§ **Task requirements**
The line with "R2: 47k (N2, VDD) -> 47k (GND, N2)", the line with "U202 pin GP5: RX -> FWD", and all lines between them in the material below: return these exactly, and no others.

#### Task material

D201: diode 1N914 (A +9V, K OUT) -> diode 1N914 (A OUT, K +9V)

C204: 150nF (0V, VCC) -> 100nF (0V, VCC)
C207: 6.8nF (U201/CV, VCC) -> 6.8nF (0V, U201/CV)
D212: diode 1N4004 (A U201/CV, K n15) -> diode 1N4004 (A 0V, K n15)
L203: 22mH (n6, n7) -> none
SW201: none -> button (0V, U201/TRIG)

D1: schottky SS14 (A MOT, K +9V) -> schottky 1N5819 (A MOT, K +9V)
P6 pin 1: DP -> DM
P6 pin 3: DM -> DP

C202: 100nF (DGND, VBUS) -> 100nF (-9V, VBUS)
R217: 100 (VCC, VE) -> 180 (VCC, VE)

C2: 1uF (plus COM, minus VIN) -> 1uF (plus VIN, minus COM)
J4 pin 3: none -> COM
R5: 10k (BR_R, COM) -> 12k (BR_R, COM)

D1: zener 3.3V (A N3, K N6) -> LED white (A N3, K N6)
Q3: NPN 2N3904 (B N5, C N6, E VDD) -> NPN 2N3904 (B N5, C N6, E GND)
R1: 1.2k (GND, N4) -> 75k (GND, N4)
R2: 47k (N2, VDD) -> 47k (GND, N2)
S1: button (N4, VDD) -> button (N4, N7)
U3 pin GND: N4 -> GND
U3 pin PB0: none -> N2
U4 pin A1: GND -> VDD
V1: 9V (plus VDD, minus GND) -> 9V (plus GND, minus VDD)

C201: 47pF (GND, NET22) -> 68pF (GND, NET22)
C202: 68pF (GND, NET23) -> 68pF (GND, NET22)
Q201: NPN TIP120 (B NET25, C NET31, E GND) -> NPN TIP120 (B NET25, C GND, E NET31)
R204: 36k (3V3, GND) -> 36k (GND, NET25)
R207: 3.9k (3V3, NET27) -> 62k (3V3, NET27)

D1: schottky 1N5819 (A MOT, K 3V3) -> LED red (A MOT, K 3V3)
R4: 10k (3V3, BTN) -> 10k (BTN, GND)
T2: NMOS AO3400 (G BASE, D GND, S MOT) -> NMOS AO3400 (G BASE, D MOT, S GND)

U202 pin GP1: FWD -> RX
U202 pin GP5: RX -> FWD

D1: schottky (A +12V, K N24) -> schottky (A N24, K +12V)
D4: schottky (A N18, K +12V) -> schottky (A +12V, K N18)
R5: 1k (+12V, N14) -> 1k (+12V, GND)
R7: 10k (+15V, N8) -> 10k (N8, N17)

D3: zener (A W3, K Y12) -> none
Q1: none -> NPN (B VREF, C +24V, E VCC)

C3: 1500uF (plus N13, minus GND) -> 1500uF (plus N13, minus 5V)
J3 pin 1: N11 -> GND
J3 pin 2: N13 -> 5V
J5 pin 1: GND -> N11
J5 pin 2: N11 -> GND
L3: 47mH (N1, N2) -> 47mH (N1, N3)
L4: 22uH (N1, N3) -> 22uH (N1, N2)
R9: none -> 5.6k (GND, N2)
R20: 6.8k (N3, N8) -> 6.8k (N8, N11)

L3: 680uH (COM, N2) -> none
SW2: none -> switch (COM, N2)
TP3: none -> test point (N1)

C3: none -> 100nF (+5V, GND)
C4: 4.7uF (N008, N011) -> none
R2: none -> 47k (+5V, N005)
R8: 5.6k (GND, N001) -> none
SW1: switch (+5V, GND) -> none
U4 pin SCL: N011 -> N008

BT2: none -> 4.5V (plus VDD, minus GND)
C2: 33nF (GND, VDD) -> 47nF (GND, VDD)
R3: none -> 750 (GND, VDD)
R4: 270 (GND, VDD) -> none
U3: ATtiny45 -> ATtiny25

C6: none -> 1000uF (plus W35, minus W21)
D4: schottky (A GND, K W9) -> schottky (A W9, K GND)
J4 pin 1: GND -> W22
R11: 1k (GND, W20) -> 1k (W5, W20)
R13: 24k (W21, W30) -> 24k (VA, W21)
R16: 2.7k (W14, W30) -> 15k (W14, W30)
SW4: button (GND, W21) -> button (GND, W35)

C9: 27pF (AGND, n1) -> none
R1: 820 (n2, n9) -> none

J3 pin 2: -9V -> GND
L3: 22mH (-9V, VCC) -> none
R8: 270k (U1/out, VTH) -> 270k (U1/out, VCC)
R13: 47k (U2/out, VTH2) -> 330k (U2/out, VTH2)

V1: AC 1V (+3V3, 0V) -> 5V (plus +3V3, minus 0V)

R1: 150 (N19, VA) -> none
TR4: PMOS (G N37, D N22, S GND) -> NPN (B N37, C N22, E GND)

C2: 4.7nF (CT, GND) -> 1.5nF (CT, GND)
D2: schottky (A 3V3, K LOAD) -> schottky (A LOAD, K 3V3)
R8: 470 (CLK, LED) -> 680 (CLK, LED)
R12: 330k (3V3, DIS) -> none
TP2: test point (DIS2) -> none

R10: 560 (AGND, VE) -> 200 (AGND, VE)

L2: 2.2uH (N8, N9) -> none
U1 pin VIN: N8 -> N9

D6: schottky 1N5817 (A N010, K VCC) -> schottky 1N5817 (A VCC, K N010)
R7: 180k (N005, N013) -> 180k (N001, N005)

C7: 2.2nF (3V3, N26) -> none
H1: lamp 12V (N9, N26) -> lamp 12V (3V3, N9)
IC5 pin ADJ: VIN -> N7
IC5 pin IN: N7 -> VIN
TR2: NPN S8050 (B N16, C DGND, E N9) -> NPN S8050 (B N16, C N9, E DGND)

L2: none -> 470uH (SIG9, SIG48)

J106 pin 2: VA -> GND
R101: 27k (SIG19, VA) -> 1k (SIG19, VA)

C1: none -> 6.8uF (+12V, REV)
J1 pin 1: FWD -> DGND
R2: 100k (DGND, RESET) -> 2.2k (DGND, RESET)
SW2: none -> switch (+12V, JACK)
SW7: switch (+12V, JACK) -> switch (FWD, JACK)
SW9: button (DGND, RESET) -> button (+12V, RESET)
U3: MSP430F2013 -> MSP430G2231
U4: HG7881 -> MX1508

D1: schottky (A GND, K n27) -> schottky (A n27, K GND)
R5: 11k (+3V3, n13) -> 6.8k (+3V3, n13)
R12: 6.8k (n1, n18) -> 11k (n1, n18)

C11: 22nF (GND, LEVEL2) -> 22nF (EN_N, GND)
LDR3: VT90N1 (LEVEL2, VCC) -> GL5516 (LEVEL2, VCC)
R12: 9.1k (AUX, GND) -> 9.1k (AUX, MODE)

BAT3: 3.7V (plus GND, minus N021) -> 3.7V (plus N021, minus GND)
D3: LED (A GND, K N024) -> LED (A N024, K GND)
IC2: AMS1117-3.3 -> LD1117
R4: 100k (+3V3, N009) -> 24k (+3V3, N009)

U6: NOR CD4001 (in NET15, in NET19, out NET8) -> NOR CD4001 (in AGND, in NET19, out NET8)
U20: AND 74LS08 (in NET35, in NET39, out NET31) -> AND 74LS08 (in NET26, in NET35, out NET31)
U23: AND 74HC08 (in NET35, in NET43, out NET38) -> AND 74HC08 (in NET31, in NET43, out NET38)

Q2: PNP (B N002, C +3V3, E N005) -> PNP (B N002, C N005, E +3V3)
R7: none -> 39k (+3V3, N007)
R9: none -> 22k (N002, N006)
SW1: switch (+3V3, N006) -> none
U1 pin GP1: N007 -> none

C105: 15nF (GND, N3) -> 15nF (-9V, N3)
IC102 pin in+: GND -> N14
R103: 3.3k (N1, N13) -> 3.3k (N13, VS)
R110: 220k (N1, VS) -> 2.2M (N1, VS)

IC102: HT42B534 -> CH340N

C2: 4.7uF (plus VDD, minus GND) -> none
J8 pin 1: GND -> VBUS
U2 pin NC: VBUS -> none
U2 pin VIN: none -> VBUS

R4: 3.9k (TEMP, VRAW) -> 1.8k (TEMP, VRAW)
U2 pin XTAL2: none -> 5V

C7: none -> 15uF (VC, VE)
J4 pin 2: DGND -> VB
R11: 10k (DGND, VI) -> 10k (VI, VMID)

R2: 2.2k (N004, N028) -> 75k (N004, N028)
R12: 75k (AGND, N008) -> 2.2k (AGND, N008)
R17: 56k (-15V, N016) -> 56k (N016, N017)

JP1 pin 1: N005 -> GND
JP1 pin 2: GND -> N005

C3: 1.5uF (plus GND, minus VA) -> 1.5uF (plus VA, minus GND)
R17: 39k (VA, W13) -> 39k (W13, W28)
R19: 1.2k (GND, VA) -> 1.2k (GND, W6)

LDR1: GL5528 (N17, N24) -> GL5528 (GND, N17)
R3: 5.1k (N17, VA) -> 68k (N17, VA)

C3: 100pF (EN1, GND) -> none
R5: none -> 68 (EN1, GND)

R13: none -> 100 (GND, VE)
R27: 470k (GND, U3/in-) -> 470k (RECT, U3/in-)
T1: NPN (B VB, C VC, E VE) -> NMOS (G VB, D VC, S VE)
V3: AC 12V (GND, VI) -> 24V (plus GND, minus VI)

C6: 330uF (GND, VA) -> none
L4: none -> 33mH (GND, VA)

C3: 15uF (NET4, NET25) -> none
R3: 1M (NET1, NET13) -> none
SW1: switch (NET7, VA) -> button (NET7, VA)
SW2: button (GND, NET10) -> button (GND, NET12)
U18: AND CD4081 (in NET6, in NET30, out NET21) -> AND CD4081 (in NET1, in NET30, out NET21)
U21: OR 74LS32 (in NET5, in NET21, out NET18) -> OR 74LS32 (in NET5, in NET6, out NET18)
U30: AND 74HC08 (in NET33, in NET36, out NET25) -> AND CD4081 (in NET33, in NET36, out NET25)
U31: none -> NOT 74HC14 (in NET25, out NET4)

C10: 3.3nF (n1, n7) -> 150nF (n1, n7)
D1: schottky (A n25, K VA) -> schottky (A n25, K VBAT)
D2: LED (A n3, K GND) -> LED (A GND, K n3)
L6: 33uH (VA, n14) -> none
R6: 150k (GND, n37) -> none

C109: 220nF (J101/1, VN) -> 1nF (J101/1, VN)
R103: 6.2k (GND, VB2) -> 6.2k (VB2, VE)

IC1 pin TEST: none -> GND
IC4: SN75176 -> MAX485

########

§ **Task solution**
R2: 47k (N2, VDD) -> 47k (GND, N2)
S1: button (N4, VDD) -> button (N4, N7)
U3 pin GND: N4 -> GND
U3 pin PB0: none -> N2
U4 pin A1: GND -> VDD
V1: 9V (plus VDD, minus GND) -> 9V (plus GND, minus VDD)

C201: 47pF (GND, NET22) -> 68pF (GND, NET22)
C202: 68pF (GND, NET23) -> 68pF (GND, NET22)
Q201: NPN TIP120 (B NET25, C NET31, E GND) -> NPN TIP120 (B NET25, C GND, E NET31)
R204: 36k (3V3, GND) -> 36k (GND, NET25)
R207: 3.9k (3V3, NET27) -> 62k (3V3, NET27)

D1: schottky 1N5819 (A MOT, K 3V3) -> LED red (A MOT, K 3V3)
R4: 10k (3V3, BTN) -> 10k (BTN, GND)
T2: NMOS AO3400 (G BASE, D GND, S MOT) -> NMOS AO3400 (G BASE, D MOT, S GND)

U202 pin GP1: FWD -> RX
U202 pin GP5: RX -> FWD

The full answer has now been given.